- _Directions_
Rewrite all of the material below with every "Pinpoint" changed to "Locate" and everything else left as it is. Omit the pictures.

☆ ☆ ☆ ☆

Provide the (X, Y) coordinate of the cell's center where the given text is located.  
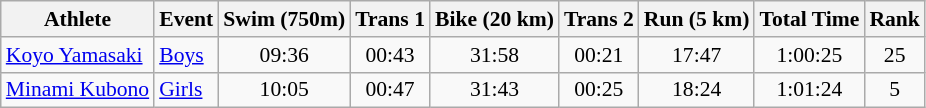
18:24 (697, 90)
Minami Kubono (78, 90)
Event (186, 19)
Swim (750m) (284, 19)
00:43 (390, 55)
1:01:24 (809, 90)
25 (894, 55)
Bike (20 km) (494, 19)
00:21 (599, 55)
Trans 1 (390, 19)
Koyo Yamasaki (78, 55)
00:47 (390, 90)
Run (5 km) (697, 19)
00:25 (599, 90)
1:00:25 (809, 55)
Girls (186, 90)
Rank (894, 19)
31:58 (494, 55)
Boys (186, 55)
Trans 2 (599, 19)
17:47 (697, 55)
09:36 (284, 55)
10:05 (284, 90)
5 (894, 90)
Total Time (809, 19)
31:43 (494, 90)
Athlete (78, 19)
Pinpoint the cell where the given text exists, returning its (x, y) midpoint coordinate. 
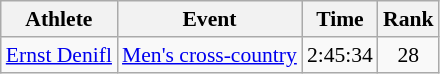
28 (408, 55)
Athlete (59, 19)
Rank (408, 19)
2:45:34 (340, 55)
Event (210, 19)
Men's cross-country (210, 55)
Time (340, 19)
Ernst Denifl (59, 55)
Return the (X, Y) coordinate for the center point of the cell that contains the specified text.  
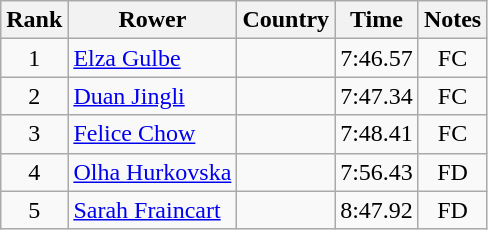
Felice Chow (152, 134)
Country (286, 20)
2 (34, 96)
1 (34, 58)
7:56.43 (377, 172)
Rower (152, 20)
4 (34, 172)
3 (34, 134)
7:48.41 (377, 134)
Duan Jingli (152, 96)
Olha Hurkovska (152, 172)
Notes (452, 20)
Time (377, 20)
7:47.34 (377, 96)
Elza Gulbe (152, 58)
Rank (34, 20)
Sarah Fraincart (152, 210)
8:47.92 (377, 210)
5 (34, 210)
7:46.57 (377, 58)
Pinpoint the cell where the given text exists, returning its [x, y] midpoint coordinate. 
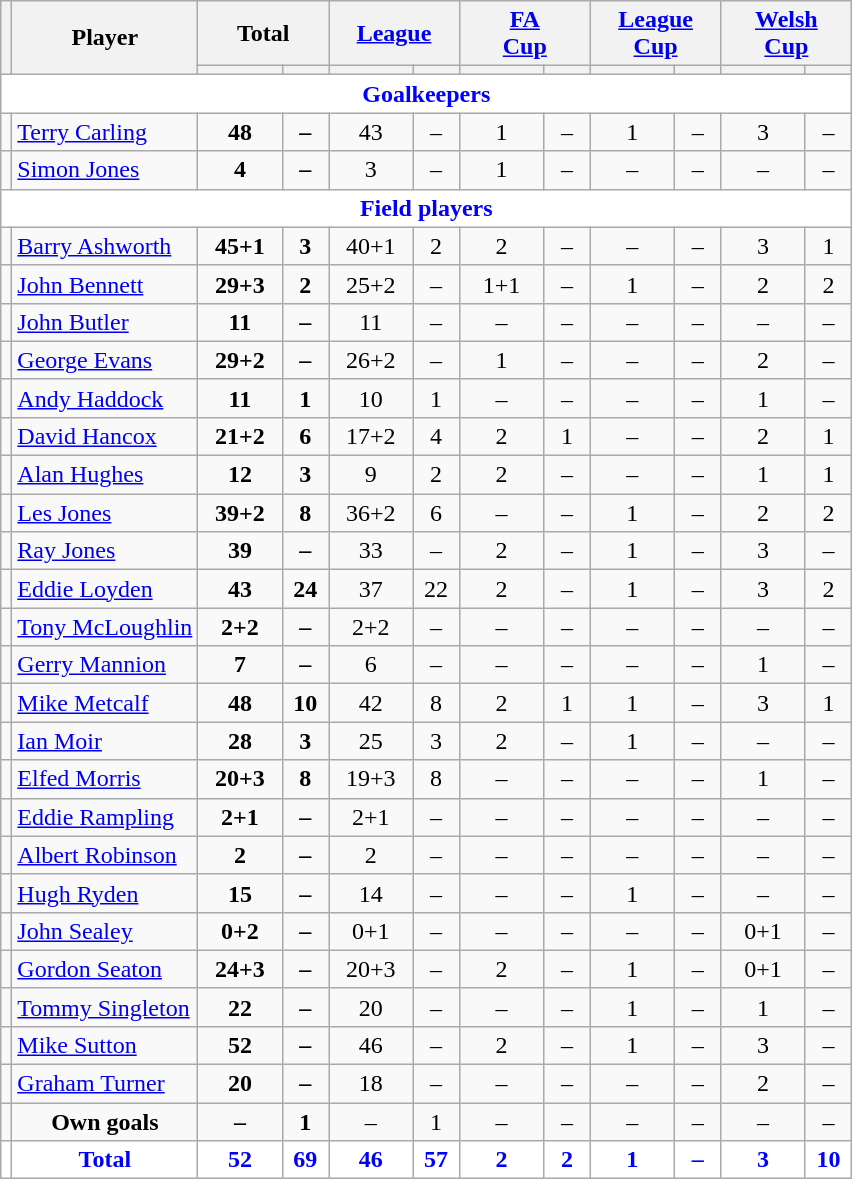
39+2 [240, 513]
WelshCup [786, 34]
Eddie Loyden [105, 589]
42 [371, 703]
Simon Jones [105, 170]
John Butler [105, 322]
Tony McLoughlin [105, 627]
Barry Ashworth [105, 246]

☆ ☆ ☆ ☆

- _Solution for this problem_
Provide the (X, Y) coordinate of the cell's center where the given text is located.  
18:24 (697, 90)
Minami Kubono (78, 90)
Event (186, 19)
Swim (750m) (284, 19)
00:43 (390, 55)
1:01:24 (809, 90)
25 (894, 55)
Bike (20 km) (494, 19)
00:21 (599, 55)
Trans 1 (390, 19)
Koyo Yamasaki (78, 55)
00:47 (390, 90)
Run (5 km) (697, 19)
00:25 (599, 90)
1:00:25 (809, 55)
Girls (186, 90)
Rank (894, 19)
31:58 (494, 55)
Boys (186, 55)
Trans 2 (599, 19)
17:47 (697, 55)
09:36 (284, 55)
10:05 (284, 90)
5 (894, 90)
Total Time (809, 19)
31:43 (494, 90)
Athlete (78, 19)
Locate the cell where the given text exists, returning its (x, y) midpoint coordinate. 
28 (408, 55)
Athlete (59, 19)
Rank (408, 19)
2:45:34 (340, 55)
Event (210, 19)
Men's cross-country (210, 55)
Time (340, 19)
Ernst Denifl (59, 55)
Return the (X, Y) coordinate for the center point of the cell that contains the specified text.  
Felice Chow (152, 134)
Country (286, 20)
2 (34, 96)
1 (34, 58)
7:56.43 (377, 172)
Rower (152, 20)
4 (34, 172)
3 (34, 134)
7:48.41 (377, 134)
Duan Jingli (152, 96)
Olha Hurkovska (152, 172)
Notes (452, 20)
Time (377, 20)
7:47.34 (377, 96)
Elza Gulbe (152, 58)
Rank (34, 20)
Sarah Fraincart (152, 210)
8:47.92 (377, 210)
5 (34, 210)
7:46.57 (377, 58)
Locate the cell where the given text exists, returning its [x, y] midpoint coordinate. 
39+2 [240, 513]
WelshCup [786, 34]
Eddie Loyden [105, 589]
42 [371, 703]
Simon Jones [105, 170]
John Butler [105, 322]
Tony McLoughlin [105, 627]
Barry Ashworth [105, 246]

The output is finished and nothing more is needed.